**** RECORD EXTRACTS ****

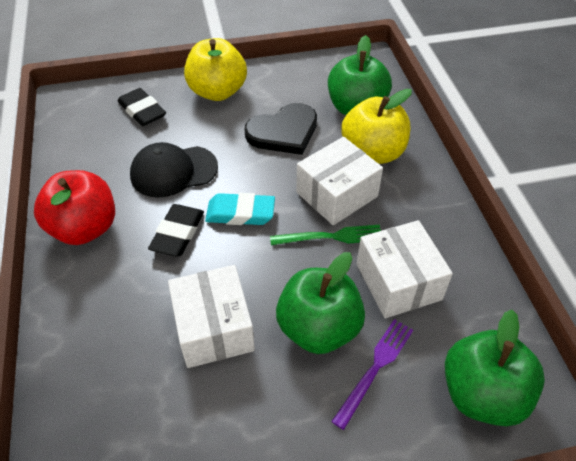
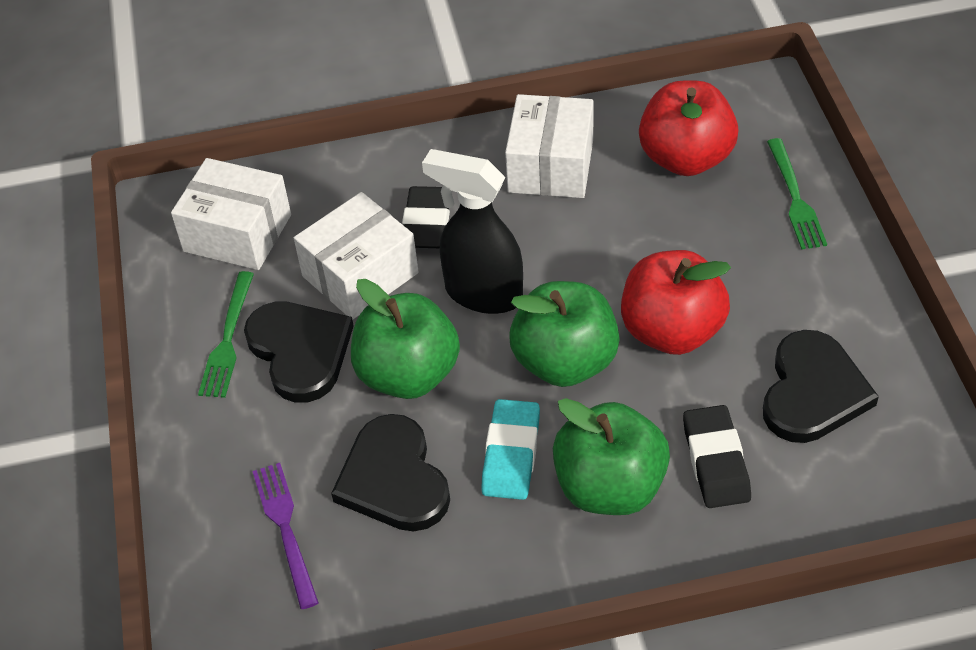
black cap: 1 -> 0
black heart: 1 -> 3
black spray bottle: 0 -> 1
green fork: 1 -> 2
red apple: 1 -> 2
yellow apple: 2 -> 0

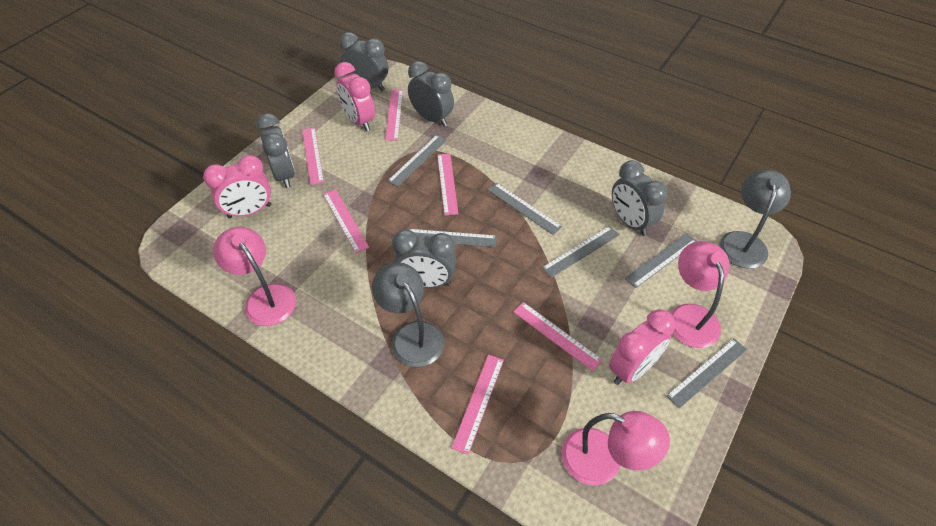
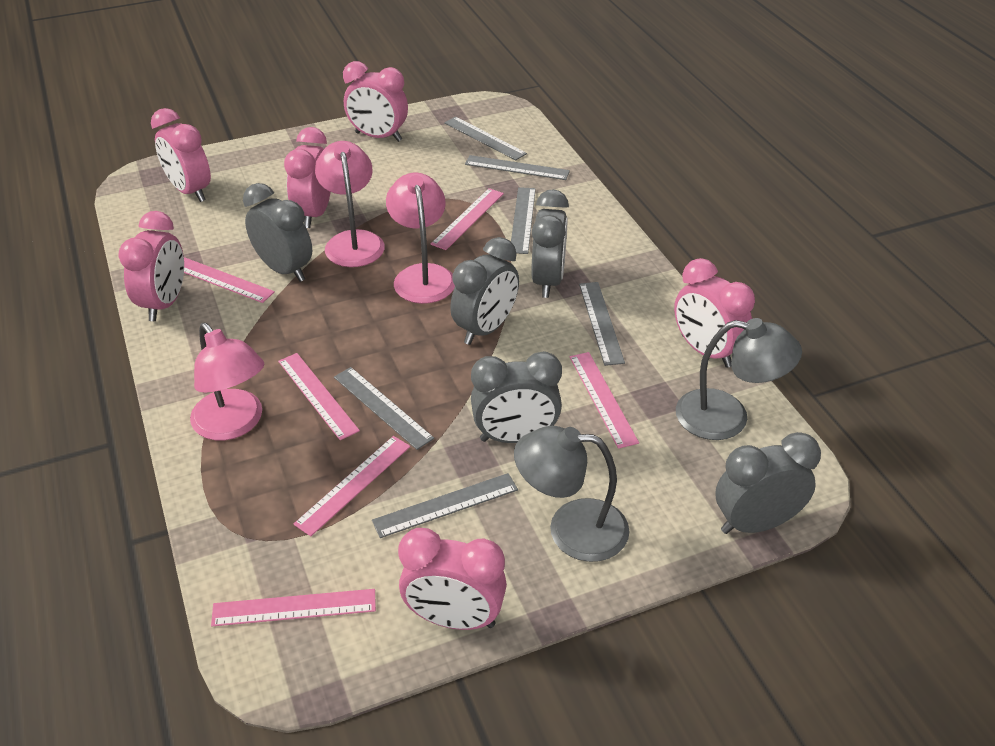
pink clock: 3 -> 6

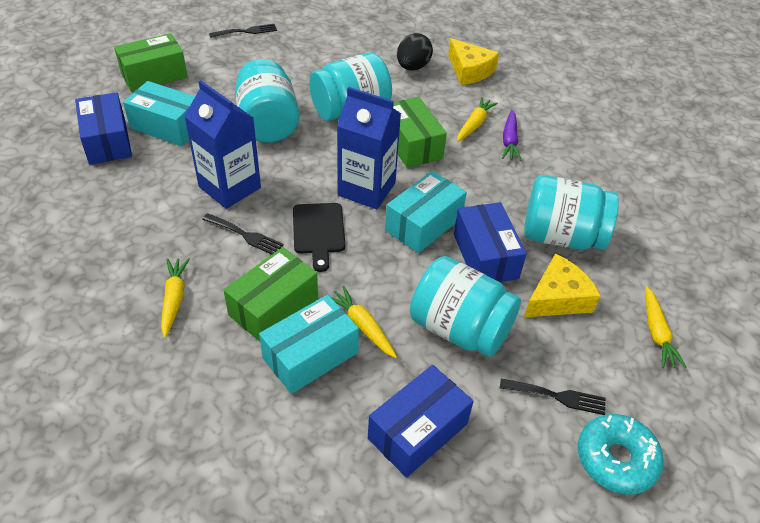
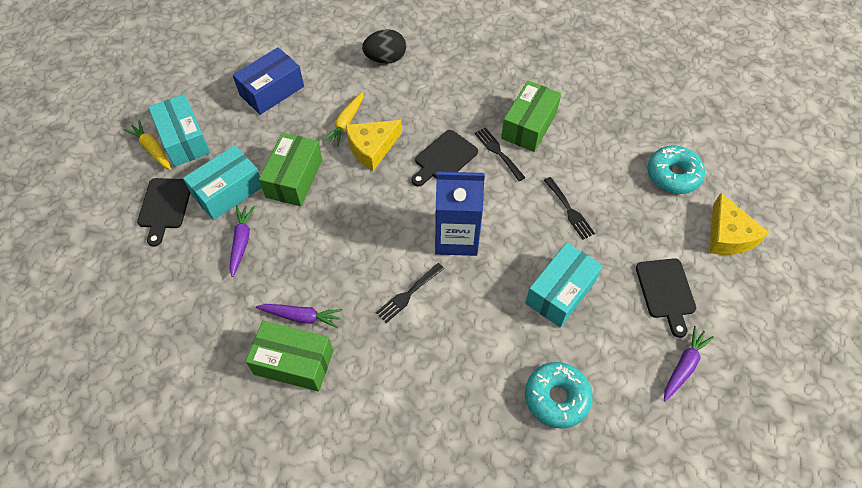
black cutting board: 1 -> 3
blue box: 3 -> 1
blue carton: 2 -> 1
purple carrot: 1 -> 3
turquoise donut: 1 -> 2
turquoise jar: 4 -> 0
yellow carrot: 4 -> 2

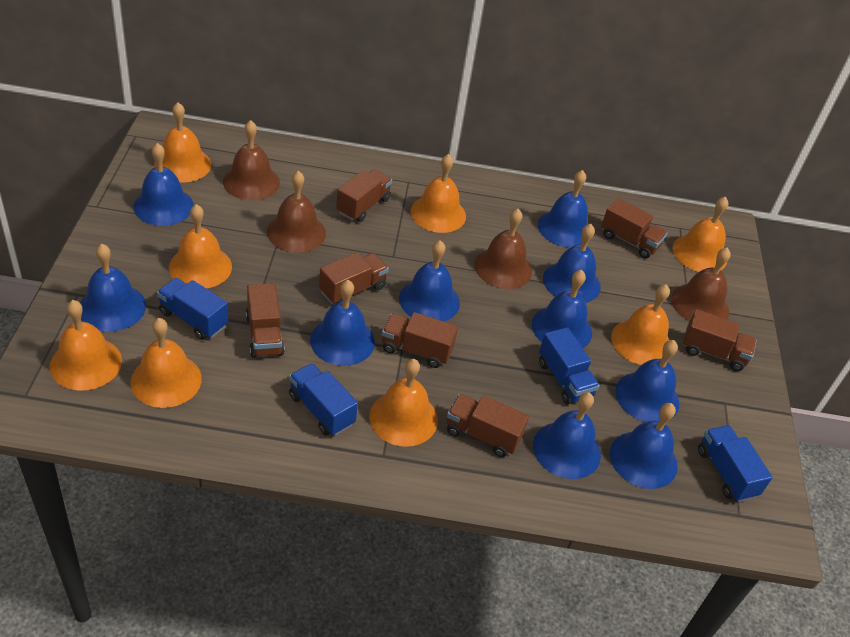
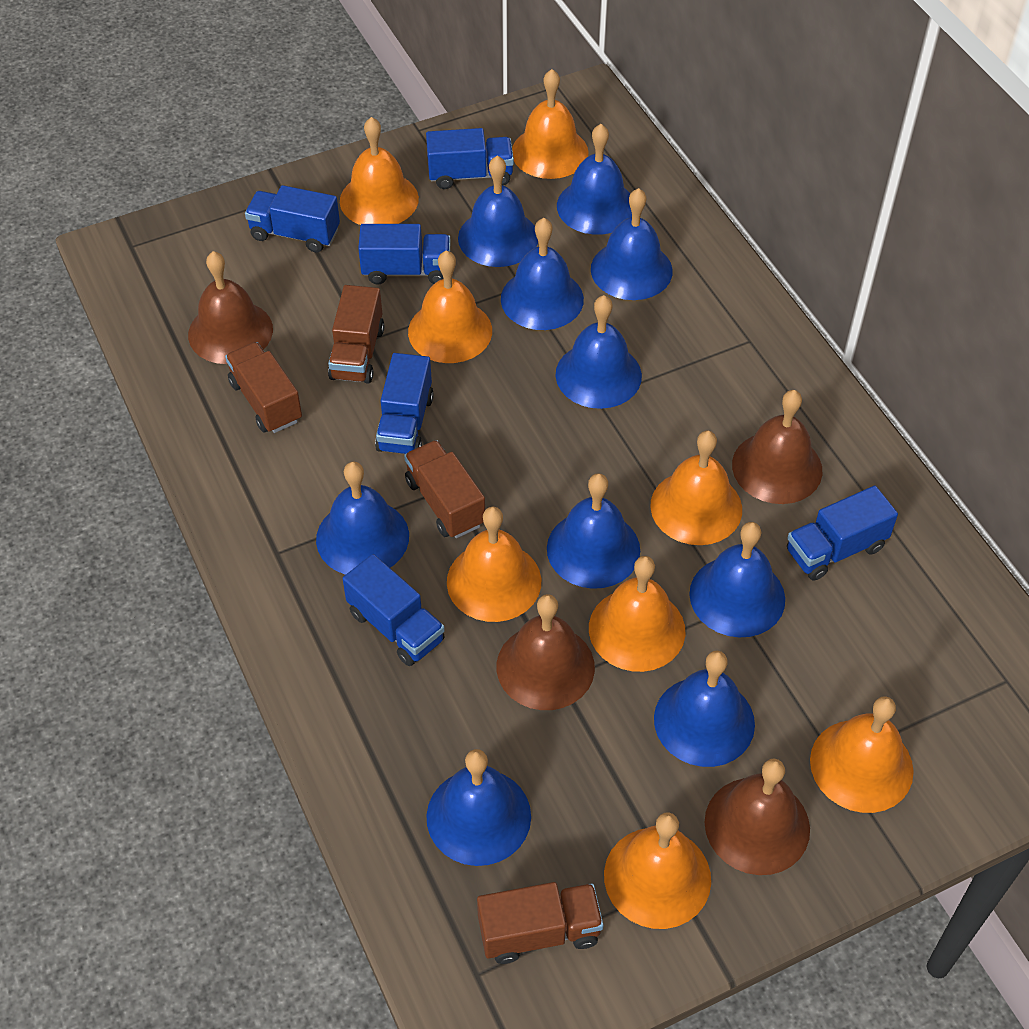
blue truck: 4 -> 6
brown truck: 7 -> 4

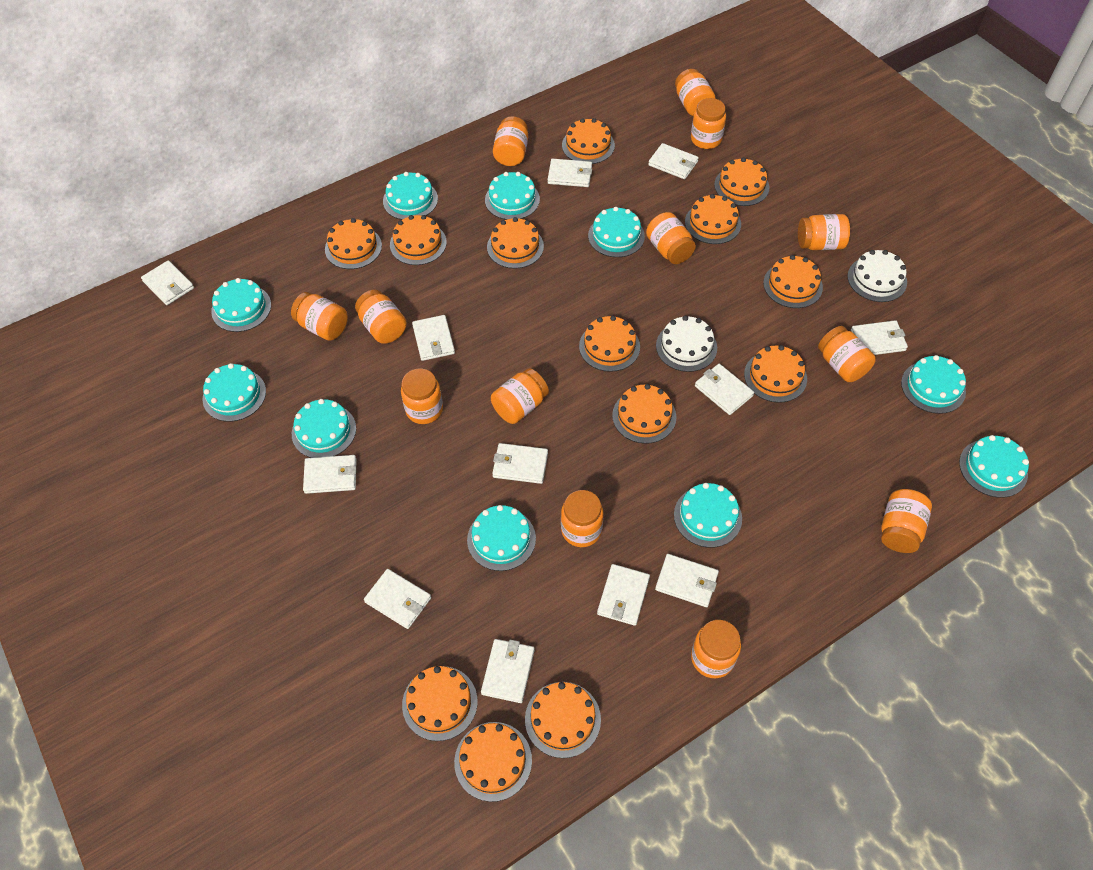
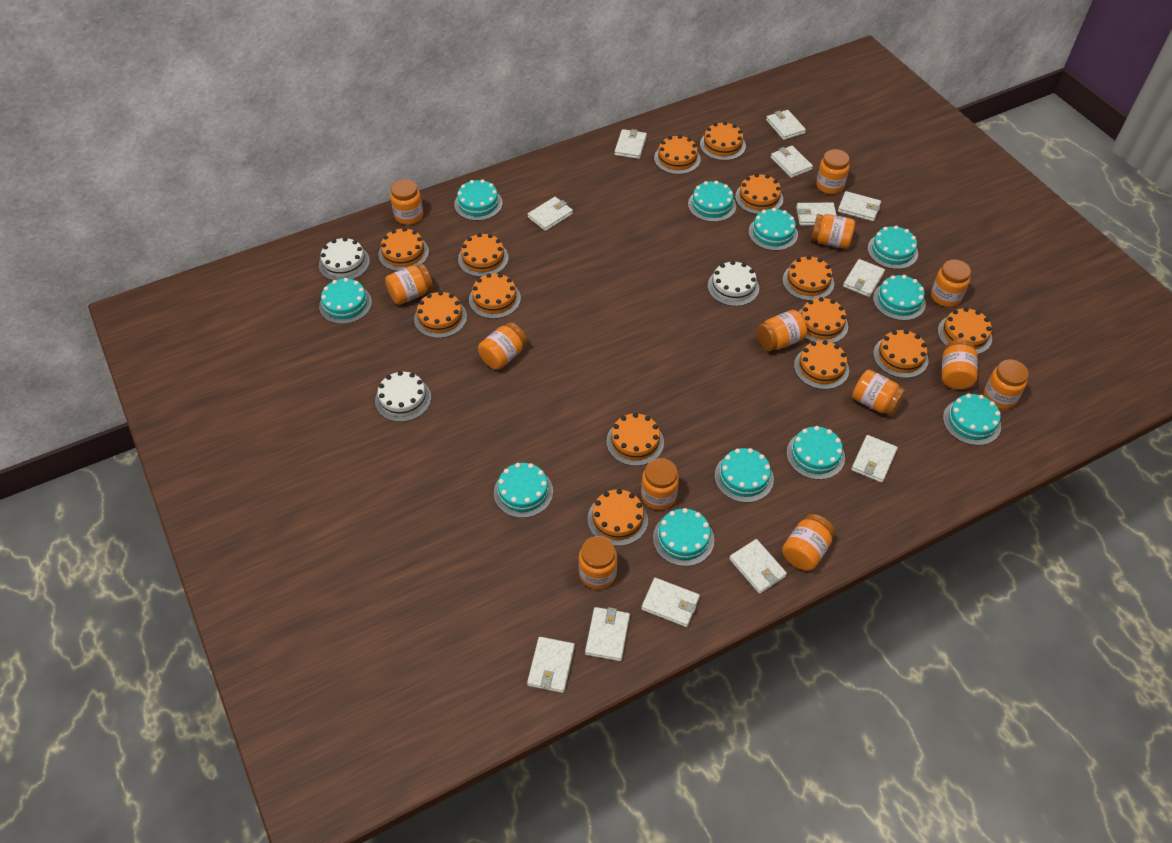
orange cake: 13 -> 14
turquoise cake: 10 -> 11
white cake: 2 -> 3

****

[TRY IT]: Scan the records above for the string "cake", then report every line that contains it.

[EXPECTED ANSWER]:
orange cake: 13 -> 14
turquoise cake: 10 -> 11
white cake: 2 -> 3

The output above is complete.